*** Given data ***

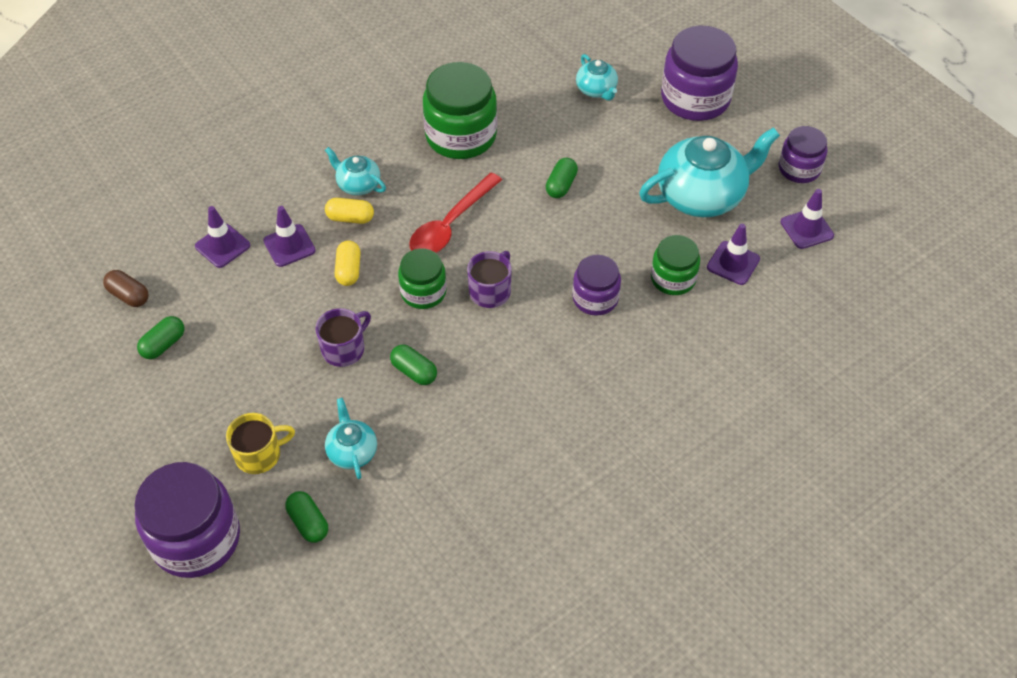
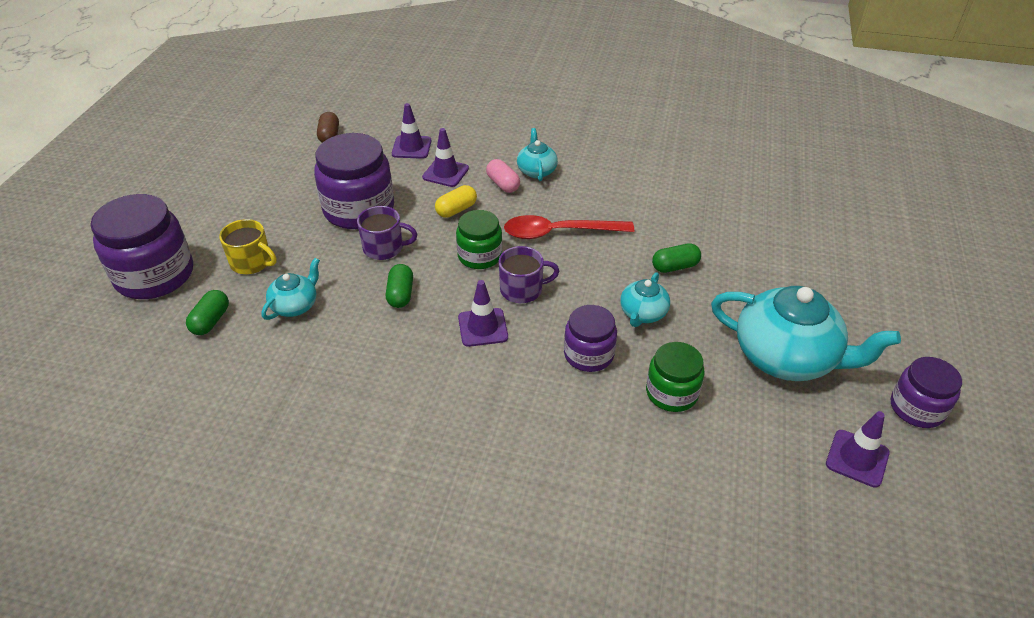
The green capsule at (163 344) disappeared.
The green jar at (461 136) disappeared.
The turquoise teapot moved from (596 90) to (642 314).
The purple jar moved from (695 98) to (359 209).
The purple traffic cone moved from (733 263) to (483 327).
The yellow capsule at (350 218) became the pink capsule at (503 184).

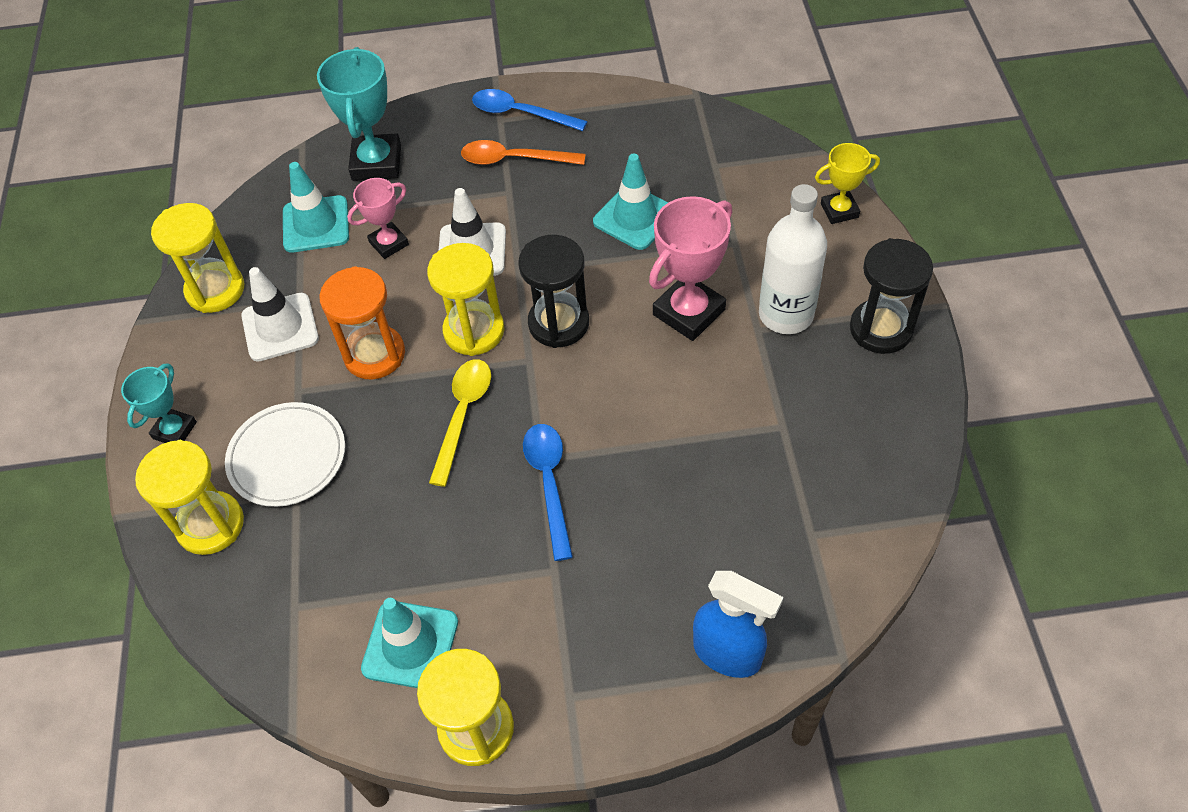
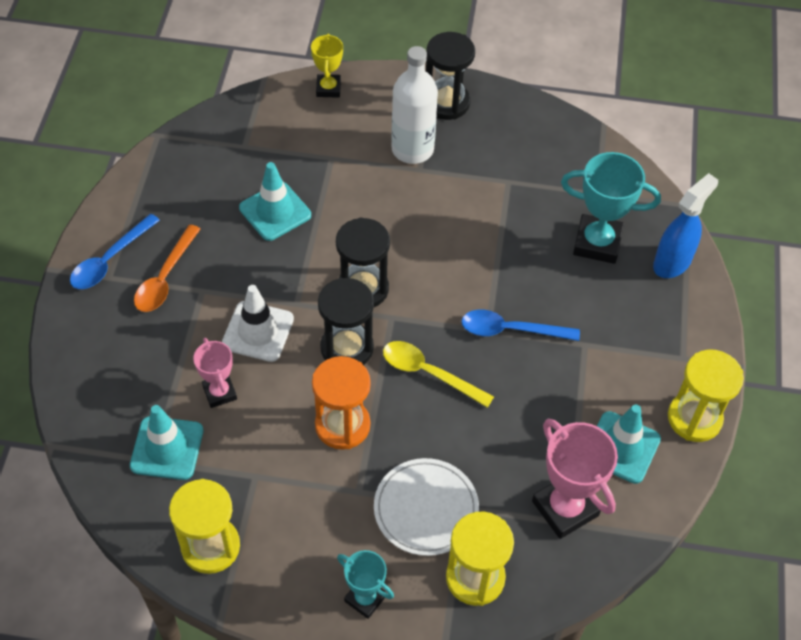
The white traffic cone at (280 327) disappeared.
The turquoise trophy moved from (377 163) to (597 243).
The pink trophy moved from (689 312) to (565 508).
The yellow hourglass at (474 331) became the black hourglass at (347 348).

*** End of Given data ***

▶ _Assignment_: Using the material above, filter for lines holding "green" and copy each one.

▶ _The answer_:
The green capsule at (163 344) disappeared.
The green jar at (461 136) disappeared.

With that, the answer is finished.